■ Prompt ■
Restate, word for word, the run of lines that starts at the line containing "C3: 22nF (+9V, COM) -> none" and ends with the final line of the listing. Leave pictures out.

■ Material supplied ■
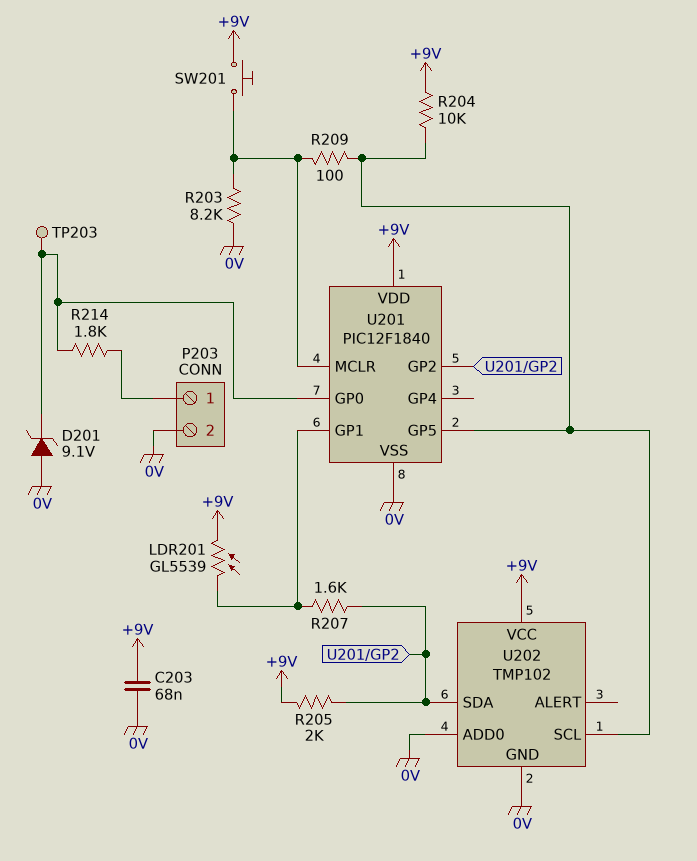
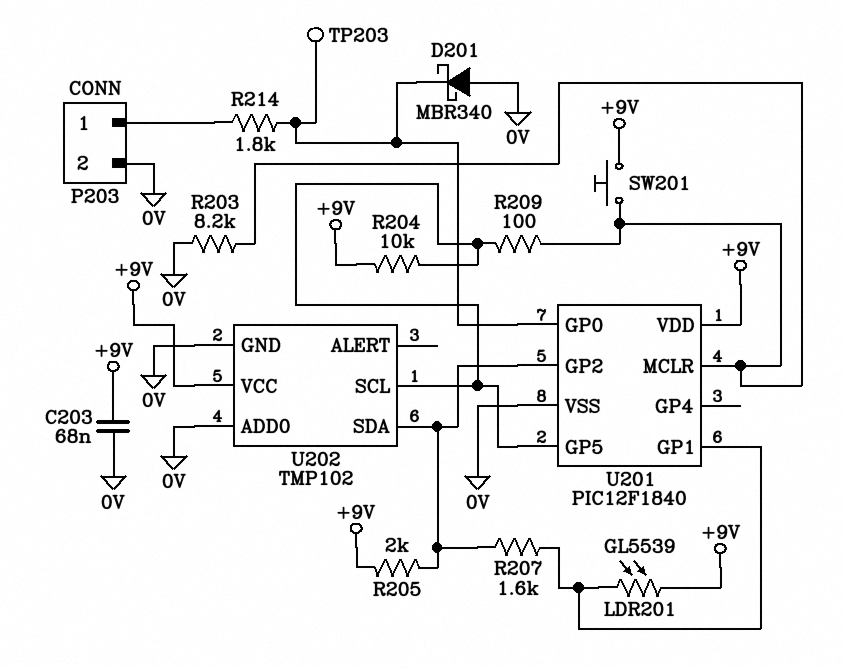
D201: zener 9.1V (A 0V, K U201/GP0) -> schottky MBR340 (A 0V, K U201/GP0)

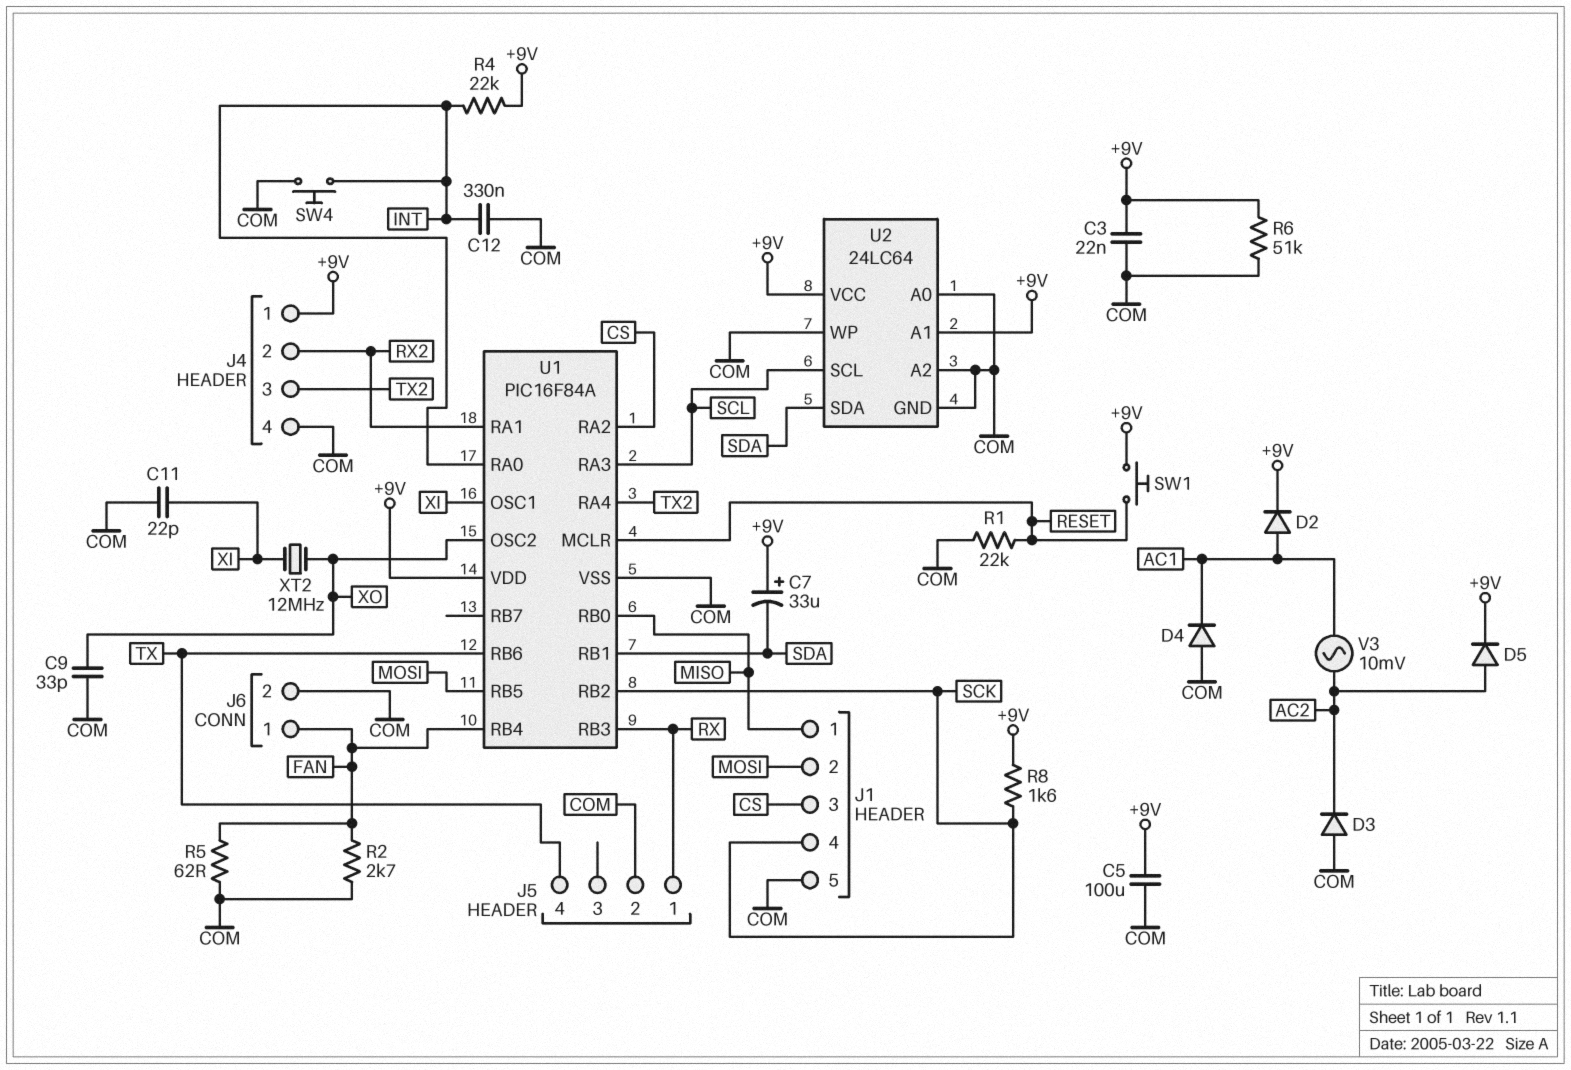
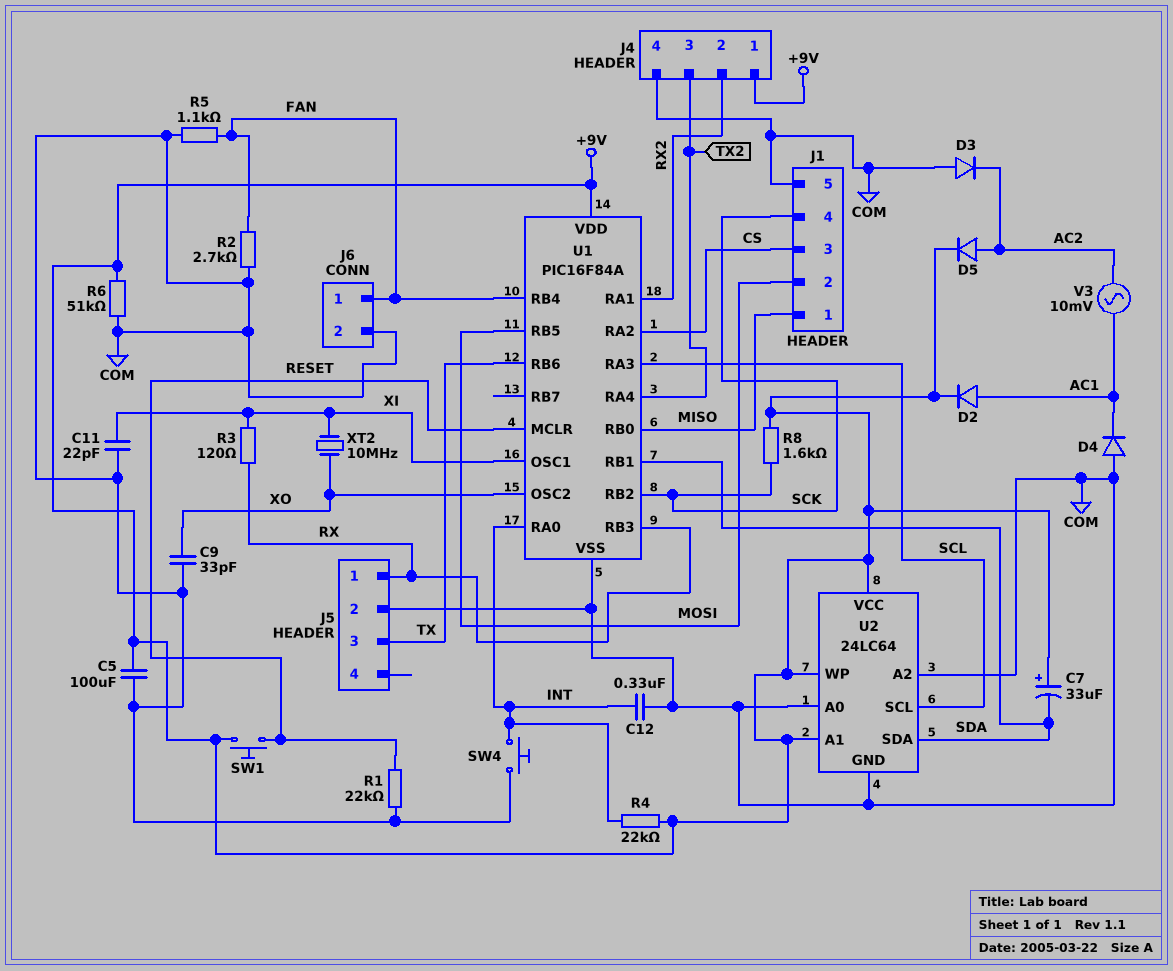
C3: 22nF (+9V, COM) -> none
J5 pin 3: none -> TX
J5 pin 4: TX -> none
R3: none -> 120 (RX, XI)
R5: 62 (COM, FAN) -> 1.1k (COM, FAN)
U2 pin WP: COM -> +9V
XT2: 12MHz (XI, XO) -> 10MHz (XI, XO)

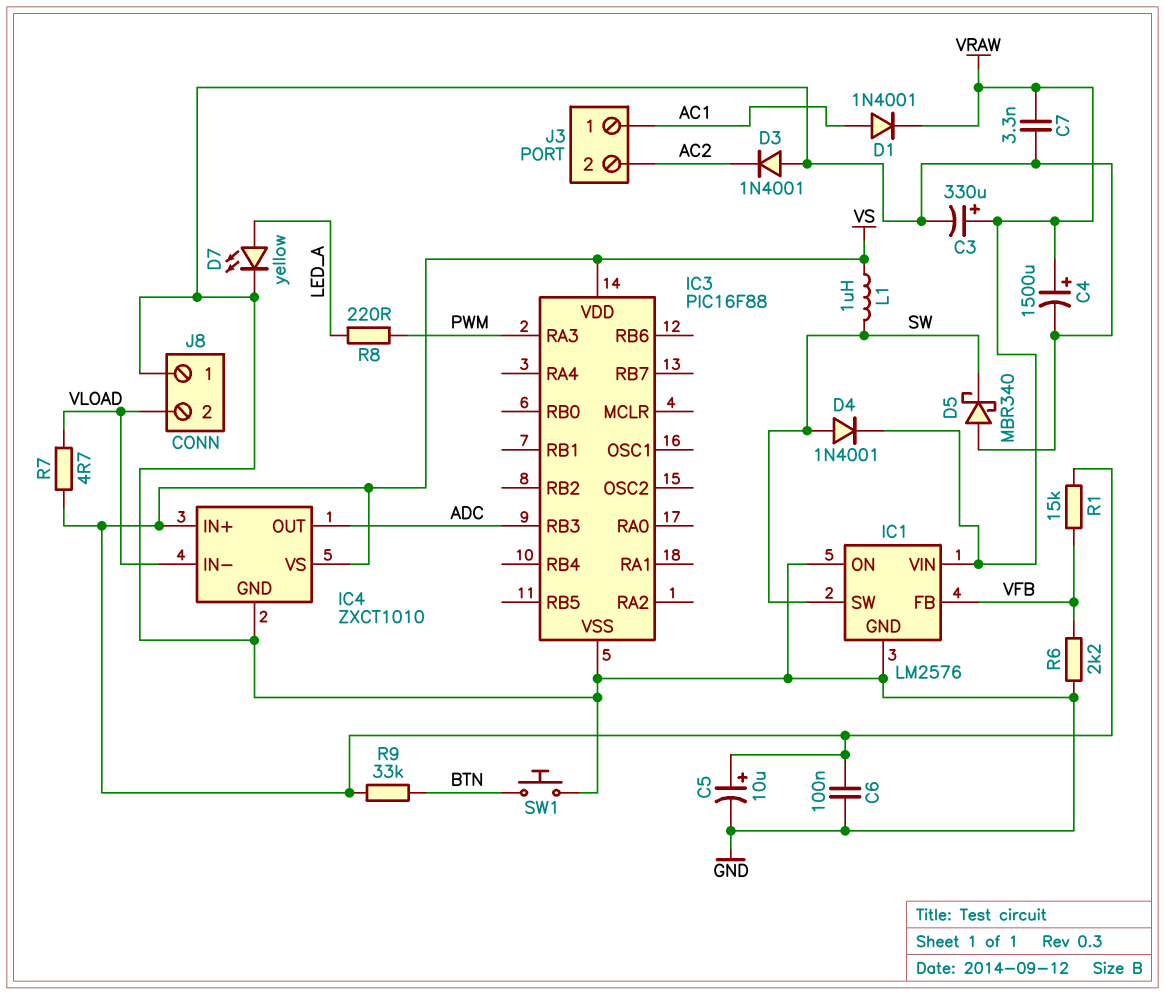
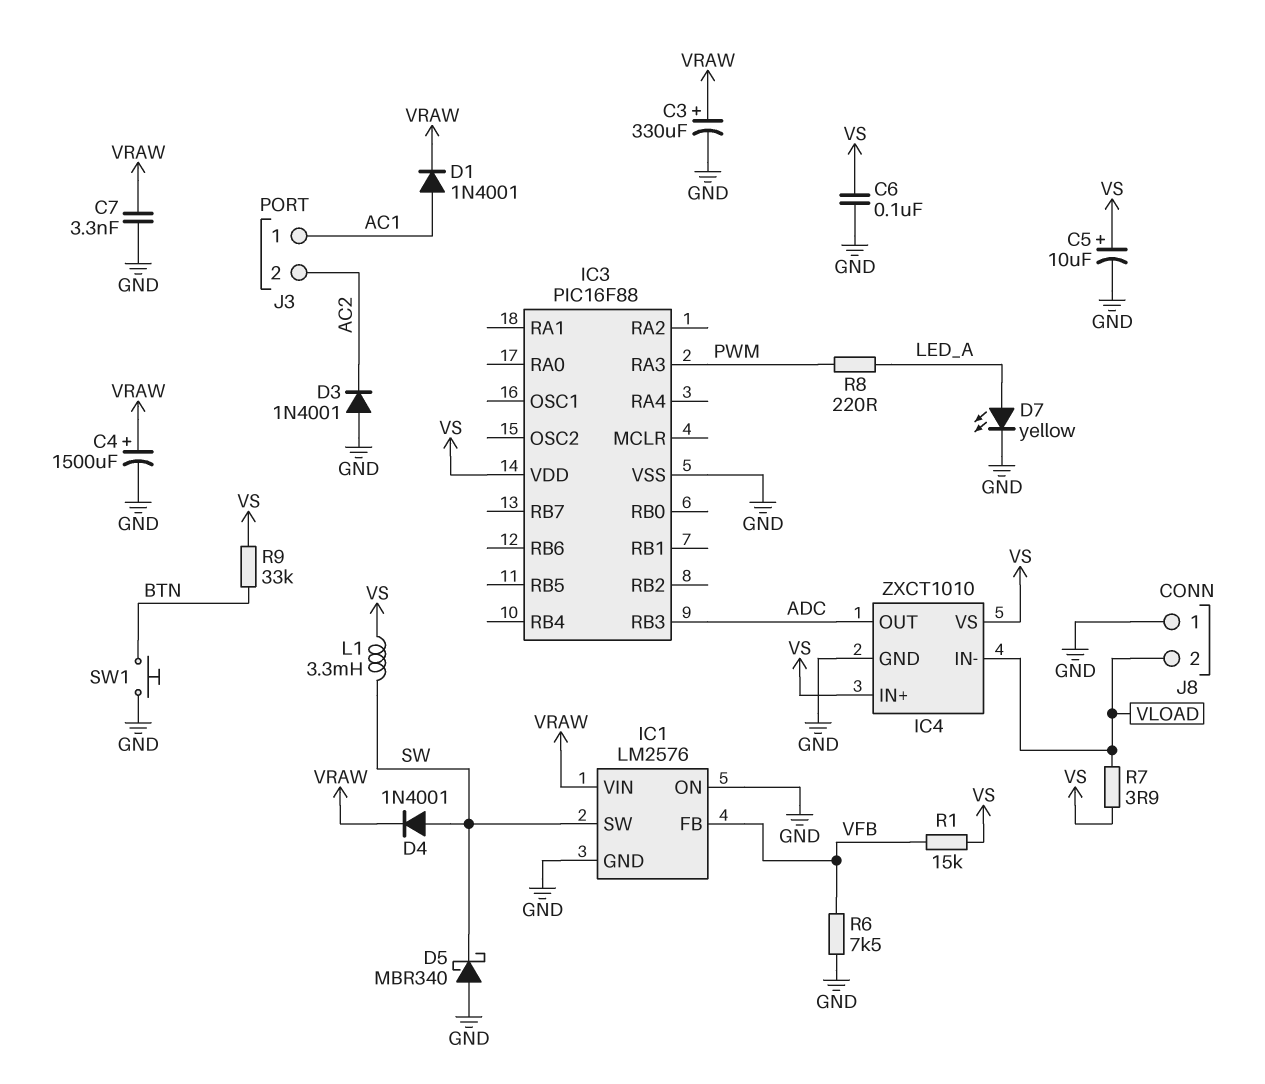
L1: 1uH (SW, VS) -> 3.3mH (SW, VS)
R6: 2.2k (GND, VFB) -> 7.5k (GND, VFB)
R7: 4.7 (VLOAD, VS) -> 3.9 (VLOAD, VS)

■ Expected output ■
C3: 22nF (+9V, COM) -> none
J5 pin 3: none -> TX
J5 pin 4: TX -> none
R3: none -> 120 (RX, XI)
R5: 62 (COM, FAN) -> 1.1k (COM, FAN)
U2 pin WP: COM -> +9V
XT2: 12MHz (XI, XO) -> 10MHz (XI, XO)

L1: 1uH (SW, VS) -> 3.3mH (SW, VS)
R6: 2.2k (GND, VFB) -> 7.5k (GND, VFB)
R7: 4.7 (VLOAD, VS) -> 3.9 (VLOAD, VS)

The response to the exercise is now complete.